Beginning with the first line of the data below, reproduce every line unchanged, ending with the line that holds "cono de tráfico (morado) [699".
=== Section Start ===
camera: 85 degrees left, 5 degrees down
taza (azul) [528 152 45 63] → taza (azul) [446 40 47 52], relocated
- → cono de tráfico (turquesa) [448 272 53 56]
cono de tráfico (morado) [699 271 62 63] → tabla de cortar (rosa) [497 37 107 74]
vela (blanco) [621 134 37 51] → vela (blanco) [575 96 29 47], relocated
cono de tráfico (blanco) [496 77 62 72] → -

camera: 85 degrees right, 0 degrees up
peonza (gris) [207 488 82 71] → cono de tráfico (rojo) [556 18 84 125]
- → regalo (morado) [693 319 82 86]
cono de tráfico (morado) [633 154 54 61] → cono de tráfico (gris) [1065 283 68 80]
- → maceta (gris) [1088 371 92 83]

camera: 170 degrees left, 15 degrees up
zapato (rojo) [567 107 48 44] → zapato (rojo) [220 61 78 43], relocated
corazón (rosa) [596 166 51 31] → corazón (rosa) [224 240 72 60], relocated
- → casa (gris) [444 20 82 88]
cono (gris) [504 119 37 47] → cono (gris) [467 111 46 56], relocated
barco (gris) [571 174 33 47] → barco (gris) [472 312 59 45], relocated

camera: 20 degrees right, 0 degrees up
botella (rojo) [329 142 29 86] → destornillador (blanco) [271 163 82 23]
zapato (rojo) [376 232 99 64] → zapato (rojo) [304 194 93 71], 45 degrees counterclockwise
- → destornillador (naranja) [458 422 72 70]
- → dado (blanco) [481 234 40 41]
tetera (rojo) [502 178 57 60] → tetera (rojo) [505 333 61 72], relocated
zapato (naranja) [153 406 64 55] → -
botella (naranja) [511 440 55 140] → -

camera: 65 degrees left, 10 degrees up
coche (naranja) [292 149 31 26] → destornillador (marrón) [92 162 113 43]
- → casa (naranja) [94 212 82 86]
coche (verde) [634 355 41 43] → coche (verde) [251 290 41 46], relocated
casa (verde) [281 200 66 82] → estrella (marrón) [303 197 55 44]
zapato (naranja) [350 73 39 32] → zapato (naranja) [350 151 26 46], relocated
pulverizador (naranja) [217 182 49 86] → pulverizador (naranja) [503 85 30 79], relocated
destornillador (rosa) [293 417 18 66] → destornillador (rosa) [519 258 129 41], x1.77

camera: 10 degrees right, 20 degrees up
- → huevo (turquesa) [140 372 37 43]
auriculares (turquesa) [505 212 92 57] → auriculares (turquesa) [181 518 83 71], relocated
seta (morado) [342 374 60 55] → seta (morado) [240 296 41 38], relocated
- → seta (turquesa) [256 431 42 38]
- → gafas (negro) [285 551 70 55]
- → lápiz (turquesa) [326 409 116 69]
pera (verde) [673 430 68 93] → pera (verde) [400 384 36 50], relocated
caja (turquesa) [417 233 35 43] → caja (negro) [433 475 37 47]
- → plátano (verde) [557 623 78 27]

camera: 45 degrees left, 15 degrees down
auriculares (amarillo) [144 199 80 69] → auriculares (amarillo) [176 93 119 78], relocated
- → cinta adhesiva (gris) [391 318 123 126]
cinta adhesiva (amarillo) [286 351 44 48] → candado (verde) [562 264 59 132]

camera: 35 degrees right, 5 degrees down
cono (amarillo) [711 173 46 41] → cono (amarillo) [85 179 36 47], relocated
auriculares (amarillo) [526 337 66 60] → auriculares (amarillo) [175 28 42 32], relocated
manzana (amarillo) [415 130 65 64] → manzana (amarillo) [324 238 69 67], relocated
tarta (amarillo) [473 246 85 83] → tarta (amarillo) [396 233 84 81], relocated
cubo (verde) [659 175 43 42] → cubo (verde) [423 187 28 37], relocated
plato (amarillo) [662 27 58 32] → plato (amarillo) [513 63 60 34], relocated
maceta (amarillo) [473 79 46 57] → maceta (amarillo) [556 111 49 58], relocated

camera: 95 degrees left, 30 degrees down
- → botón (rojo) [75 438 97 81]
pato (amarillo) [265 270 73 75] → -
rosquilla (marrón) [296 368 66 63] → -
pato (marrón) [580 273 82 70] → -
=== Section End ===
▶ Solution below
camera: 85 degrees left, 5 degrees down
taza (azul) [528 152 45 63] → taza (azul) [446 40 47 52], relocated
- → cono de tráfico (turquesa) [448 272 53 56]
cono de tráfico (morado) [699 271 62 63] → tabla de cortar (rosa) [497 37 107 74]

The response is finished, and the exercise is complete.